- _Exercise details_
Swap "footprint" for "outline" in the material from its start through the line holding "Outline every building", inclusive, and give those lines back with nothing else changed.

- _Supplied entries_
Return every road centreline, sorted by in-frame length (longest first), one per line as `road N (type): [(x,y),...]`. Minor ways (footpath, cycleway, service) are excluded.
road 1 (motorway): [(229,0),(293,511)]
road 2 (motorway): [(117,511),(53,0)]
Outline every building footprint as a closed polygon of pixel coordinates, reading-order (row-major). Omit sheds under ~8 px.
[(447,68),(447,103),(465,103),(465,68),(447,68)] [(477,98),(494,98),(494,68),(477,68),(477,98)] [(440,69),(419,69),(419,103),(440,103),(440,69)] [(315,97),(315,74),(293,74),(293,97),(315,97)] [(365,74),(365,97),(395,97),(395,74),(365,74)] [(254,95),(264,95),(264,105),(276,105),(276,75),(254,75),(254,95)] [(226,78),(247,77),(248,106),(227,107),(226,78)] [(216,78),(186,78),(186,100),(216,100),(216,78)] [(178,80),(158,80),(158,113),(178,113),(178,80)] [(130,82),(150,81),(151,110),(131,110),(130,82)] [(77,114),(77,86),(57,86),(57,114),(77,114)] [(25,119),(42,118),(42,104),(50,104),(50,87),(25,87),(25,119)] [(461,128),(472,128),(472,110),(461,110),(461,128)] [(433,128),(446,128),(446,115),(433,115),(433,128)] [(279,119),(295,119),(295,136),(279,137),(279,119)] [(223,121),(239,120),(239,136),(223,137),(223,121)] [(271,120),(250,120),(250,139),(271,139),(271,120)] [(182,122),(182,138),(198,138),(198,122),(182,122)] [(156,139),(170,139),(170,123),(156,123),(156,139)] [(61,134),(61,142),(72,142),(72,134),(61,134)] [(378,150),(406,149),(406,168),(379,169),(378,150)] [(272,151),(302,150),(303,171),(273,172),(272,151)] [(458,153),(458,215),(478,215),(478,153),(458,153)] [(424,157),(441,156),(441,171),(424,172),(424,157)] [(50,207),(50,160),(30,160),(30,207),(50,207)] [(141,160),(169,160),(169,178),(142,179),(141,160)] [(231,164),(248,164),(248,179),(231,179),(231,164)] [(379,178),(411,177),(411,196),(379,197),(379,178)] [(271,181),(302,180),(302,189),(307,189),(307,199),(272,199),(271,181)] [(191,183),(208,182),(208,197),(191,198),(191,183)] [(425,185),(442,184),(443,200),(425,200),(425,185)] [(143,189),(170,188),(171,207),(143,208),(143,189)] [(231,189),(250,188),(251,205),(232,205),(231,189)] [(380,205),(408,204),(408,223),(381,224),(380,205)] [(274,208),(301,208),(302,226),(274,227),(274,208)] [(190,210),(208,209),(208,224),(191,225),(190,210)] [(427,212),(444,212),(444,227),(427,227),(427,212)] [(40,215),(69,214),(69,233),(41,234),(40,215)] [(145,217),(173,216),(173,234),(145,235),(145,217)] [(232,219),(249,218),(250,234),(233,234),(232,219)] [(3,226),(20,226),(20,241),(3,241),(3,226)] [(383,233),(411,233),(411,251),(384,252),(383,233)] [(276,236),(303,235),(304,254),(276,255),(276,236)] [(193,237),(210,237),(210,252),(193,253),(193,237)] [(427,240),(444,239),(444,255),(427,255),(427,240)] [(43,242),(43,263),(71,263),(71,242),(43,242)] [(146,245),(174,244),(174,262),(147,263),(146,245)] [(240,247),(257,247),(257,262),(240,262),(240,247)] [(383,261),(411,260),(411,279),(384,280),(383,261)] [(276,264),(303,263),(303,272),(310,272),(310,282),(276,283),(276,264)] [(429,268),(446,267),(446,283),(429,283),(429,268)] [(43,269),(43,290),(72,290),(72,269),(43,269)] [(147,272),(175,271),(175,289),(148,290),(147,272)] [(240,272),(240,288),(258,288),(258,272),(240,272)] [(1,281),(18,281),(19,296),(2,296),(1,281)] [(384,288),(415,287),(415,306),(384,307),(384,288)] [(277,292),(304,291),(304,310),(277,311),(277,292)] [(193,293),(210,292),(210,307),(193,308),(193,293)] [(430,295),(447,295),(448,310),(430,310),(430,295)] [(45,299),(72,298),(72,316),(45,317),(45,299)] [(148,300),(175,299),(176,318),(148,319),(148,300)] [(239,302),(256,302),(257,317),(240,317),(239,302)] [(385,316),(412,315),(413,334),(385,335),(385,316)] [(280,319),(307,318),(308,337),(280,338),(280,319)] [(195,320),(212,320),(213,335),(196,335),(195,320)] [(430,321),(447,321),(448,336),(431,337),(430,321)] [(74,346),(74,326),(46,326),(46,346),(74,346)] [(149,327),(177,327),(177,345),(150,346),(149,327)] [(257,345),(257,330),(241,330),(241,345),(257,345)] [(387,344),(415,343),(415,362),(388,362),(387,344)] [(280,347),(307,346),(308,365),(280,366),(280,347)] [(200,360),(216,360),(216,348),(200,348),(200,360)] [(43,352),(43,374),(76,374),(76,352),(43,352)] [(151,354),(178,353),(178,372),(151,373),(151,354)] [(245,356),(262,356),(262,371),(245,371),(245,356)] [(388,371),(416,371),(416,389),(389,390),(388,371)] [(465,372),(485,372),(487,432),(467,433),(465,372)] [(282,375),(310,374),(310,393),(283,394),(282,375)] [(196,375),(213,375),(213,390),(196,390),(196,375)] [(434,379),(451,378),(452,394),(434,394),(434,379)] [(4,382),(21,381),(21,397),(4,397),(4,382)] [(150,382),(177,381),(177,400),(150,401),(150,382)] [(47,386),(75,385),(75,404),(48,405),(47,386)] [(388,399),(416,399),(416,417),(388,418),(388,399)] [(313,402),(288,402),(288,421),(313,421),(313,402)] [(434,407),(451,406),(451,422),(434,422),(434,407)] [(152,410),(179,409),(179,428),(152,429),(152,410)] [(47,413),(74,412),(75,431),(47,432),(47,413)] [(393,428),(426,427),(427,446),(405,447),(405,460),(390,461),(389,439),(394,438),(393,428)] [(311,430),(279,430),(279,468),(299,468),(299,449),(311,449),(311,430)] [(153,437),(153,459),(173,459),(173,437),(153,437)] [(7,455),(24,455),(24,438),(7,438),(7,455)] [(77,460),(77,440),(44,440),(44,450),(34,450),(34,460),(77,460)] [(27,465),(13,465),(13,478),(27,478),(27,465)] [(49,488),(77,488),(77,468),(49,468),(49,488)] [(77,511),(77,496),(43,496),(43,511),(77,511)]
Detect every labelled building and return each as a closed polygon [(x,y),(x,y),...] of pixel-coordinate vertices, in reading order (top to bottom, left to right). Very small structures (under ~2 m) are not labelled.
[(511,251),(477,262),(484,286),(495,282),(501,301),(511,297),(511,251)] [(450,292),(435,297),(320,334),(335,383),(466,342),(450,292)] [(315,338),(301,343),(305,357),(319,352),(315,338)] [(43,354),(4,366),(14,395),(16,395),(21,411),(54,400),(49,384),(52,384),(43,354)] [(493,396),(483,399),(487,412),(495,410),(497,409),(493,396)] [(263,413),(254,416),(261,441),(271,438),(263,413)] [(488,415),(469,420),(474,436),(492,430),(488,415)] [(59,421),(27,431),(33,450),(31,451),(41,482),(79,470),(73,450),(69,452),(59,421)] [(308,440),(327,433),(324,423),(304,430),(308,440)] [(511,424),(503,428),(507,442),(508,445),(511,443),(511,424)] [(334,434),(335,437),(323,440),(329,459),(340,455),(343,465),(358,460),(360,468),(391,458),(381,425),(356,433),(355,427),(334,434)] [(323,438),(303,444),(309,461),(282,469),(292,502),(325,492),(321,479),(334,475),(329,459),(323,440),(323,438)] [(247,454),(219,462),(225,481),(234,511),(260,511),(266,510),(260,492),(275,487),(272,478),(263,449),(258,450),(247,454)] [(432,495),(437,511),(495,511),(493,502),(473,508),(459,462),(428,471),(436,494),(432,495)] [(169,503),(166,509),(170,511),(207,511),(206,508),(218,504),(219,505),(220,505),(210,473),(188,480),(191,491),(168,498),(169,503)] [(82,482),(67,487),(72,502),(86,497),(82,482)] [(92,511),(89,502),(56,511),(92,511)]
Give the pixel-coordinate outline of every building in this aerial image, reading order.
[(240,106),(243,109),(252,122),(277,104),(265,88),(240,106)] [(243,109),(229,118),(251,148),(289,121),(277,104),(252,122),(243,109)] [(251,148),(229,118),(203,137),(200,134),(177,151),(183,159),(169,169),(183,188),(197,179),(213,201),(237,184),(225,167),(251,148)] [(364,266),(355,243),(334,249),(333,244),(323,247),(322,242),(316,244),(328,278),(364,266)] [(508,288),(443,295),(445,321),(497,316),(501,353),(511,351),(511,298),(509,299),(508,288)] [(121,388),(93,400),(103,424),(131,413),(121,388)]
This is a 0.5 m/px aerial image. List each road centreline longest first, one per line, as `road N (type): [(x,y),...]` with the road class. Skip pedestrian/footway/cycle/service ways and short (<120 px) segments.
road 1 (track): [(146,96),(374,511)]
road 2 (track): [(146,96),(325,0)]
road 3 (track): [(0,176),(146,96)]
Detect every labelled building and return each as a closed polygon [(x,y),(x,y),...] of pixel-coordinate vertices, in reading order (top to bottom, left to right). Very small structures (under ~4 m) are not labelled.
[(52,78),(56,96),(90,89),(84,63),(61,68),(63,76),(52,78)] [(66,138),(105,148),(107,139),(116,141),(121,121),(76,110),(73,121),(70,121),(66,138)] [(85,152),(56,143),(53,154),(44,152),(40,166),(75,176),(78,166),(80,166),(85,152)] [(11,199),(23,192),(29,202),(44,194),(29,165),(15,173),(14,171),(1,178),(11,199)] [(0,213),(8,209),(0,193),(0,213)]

- _Response below_
Return every road centreline, sorted by in-frame length (longest first), one per line as `road N (type): [(x,y),...]`. Minor ways (footpath, cycleway, service) are excluded.
road 1 (motorway): [(229,0),(293,511)]
road 2 (motorway): [(117,511),(53,0)]
Outline every building outline as a closed polygon of pixel coordinates, reading-order (row-major). Omit sheds under ~8 px.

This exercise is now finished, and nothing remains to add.